Go through the listing below and list every line with "pink".

===== Recorded data =====

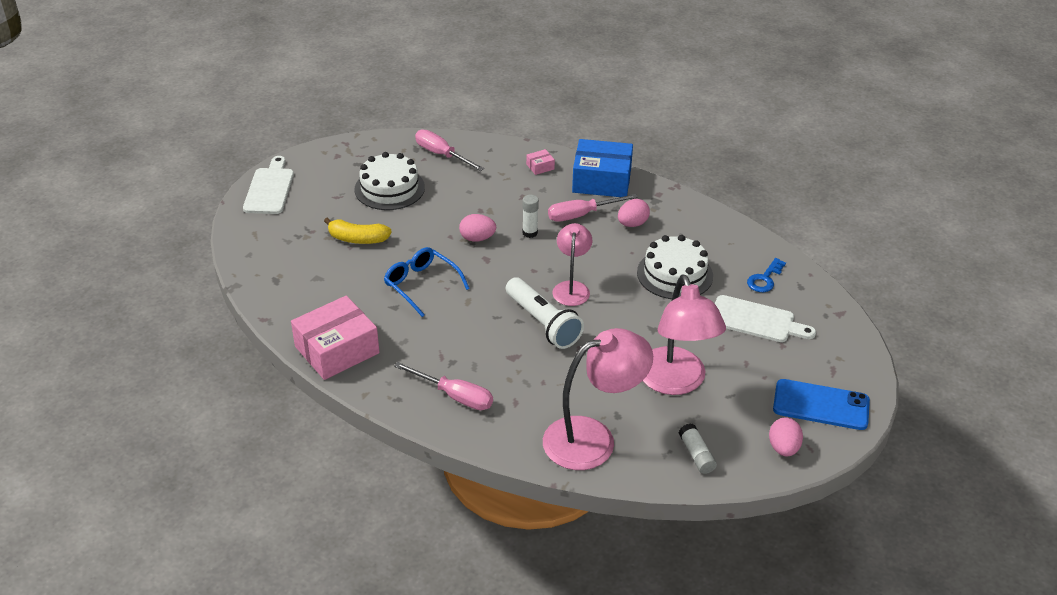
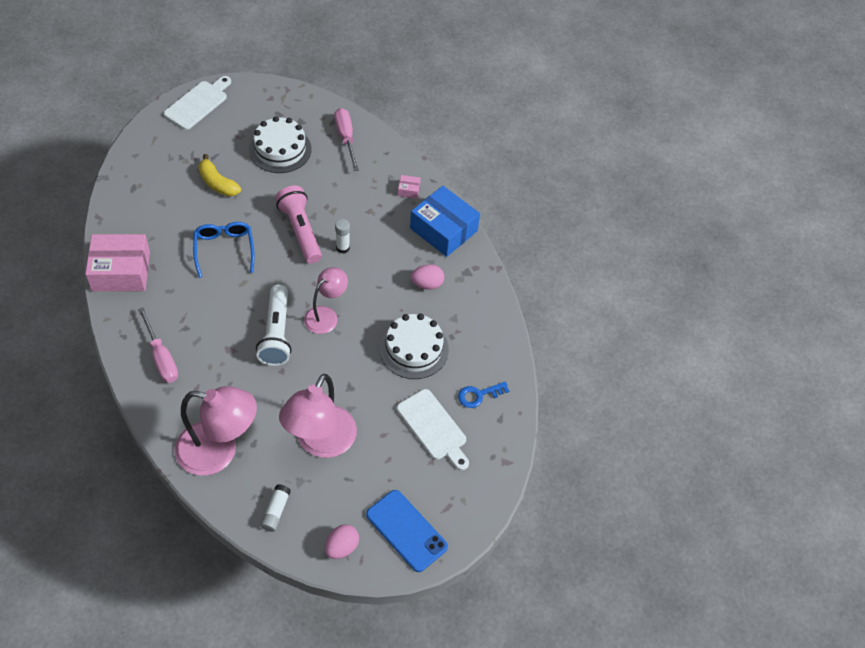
camera: 30 degrees right, 15 degrees up
(477, 238) = (300, 231): pink egg -> pink flashlight
(581, 215) = (396, 253): pink screwdriver -> none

=====

__Result below__:
(477, 238) = (300, 231): pink egg -> pink flashlight
(581, 215) = (396, 253): pink screwdriver -> none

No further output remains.